What is required →
Every entry below should be reproduced exactly, with all pictures left out.

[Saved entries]
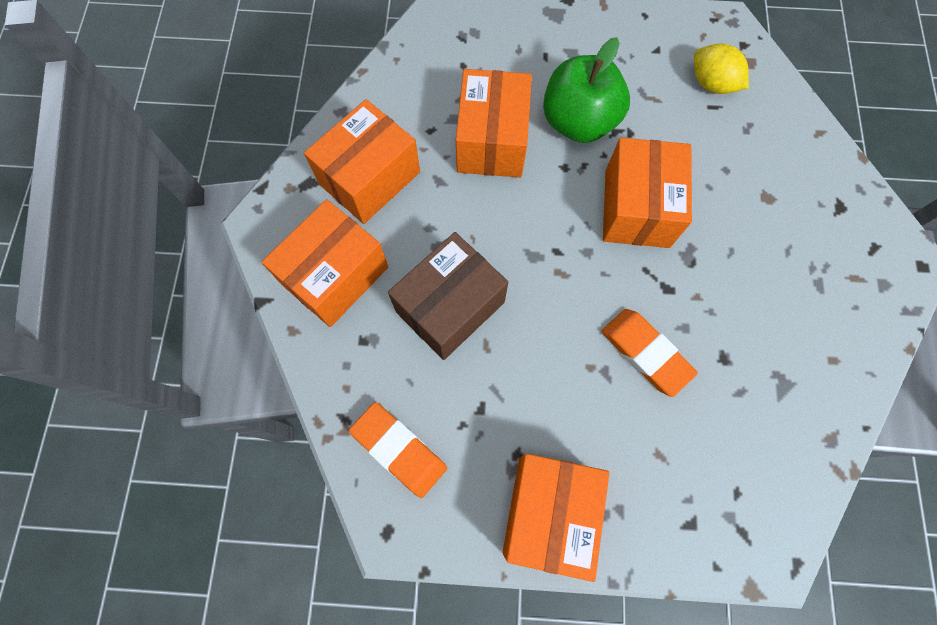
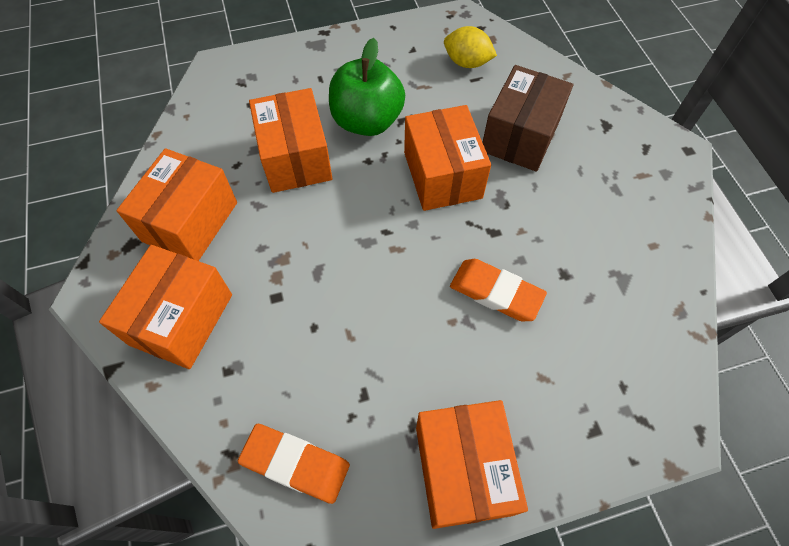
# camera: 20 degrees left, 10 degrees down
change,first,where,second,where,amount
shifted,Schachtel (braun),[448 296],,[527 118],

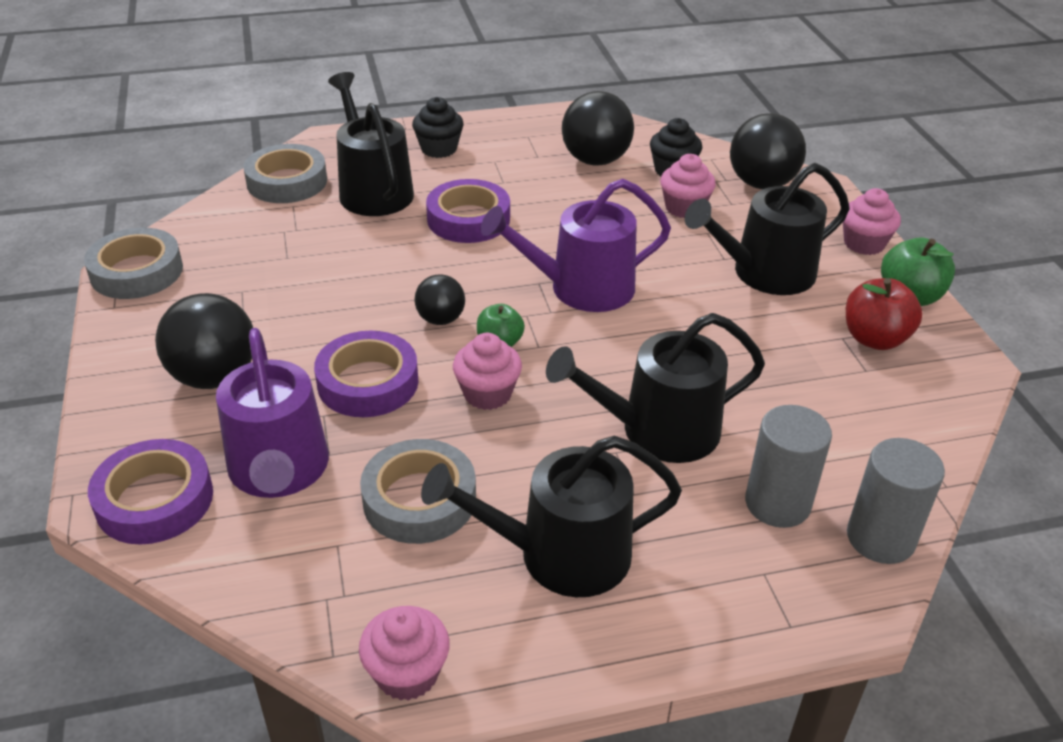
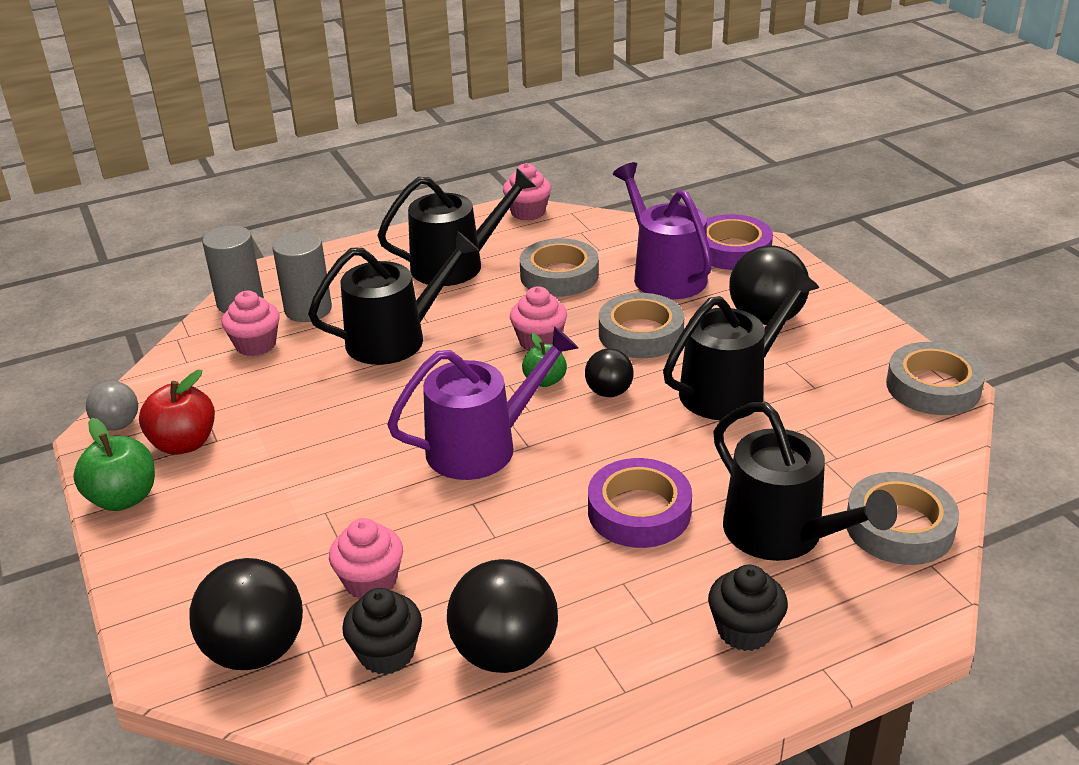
# camera: 170 degrees right, 5 degrees down
change,first,where,second,where,amount
new,,,Ball (grau),[112 406],
shifted,Muffin (rosa),[872 221],,[251 323],
repainted,Klebeband (lila),[366 374],Klebeband (grau),[641 325],
shifted,Gießkanne (schwarz),[767 229],,[741 344],

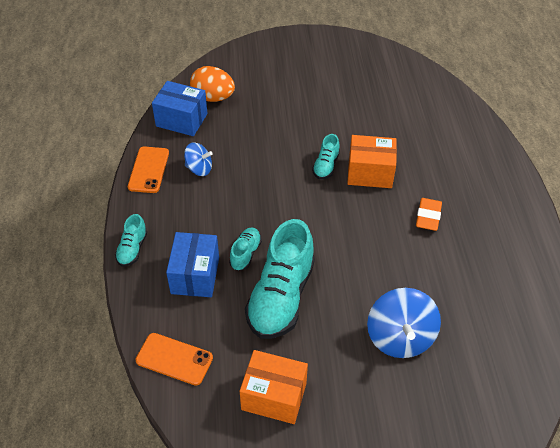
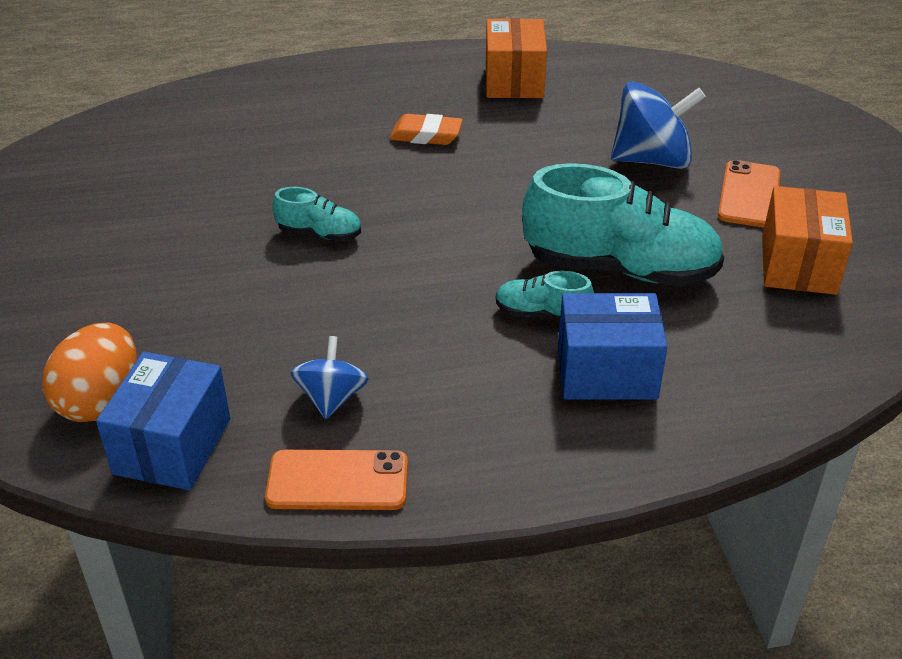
# camera: 95 degrees left, 10 degrees down
change,first,where,second,where,amount
shifted,Schachtel (orange),[372 161],,[516 58],
shifted,Handy (orange),[174 359],,[749 194],
gone,Schuh (türkis),[131 240],,,

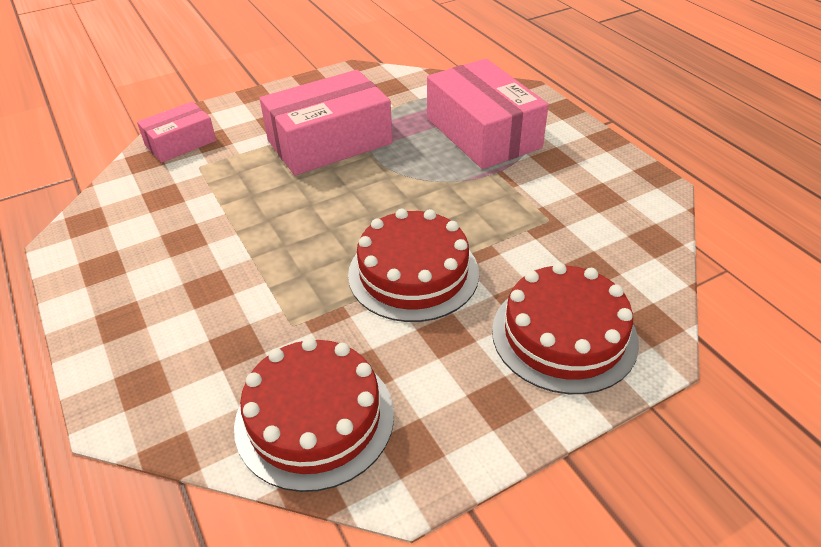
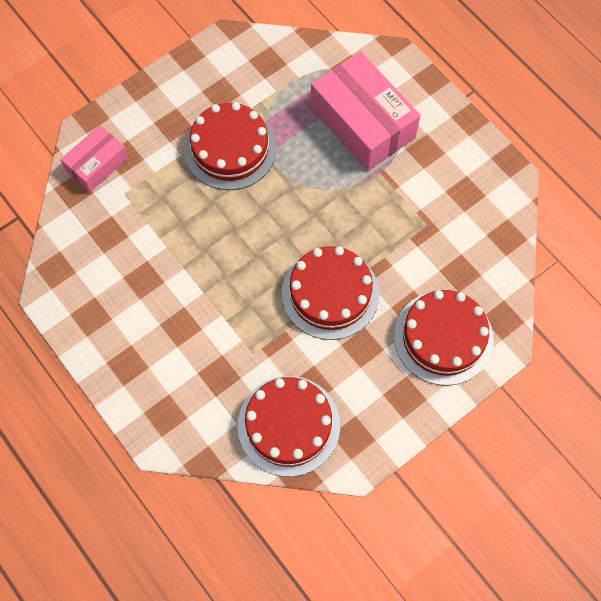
# camera: 10 degrees left, 25 degrees up
change,first,where,second,where,amount
swapped,Schachtel (rosa),[326 122],Kuchen (rot),[230 146],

Exercise response →
# camera: 20 degrees left, 10 degrees down
change,first,where,second,where,amount
shifted,Schachtel (braun),[448 296],,[527 118],

# camera: 170 degrees right, 5 degrees down
change,first,where,second,where,amount
new,,,Ball (grau),[112 406],
shifted,Muffin (rosa),[872 221],,[251 323],
repainted,Klebeband (lila),[366 374],Klebeband (grau),[641 325],
shifted,Gießkanne (schwarz),[767 229],,[741 344],

# camera: 95 degrees left, 10 degrees down
change,first,where,second,where,amount
shifted,Schachtel (orange),[372 161],,[516 58],
shifted,Handy (orange),[174 359],,[749 194],
gone,Schuh (türkis),[131 240],,,

# camera: 10 degrees left, 25 degrees up
change,first,where,second,where,amount
swapped,Schachtel (rosa),[326 122],Kuchen (rot),[230 146],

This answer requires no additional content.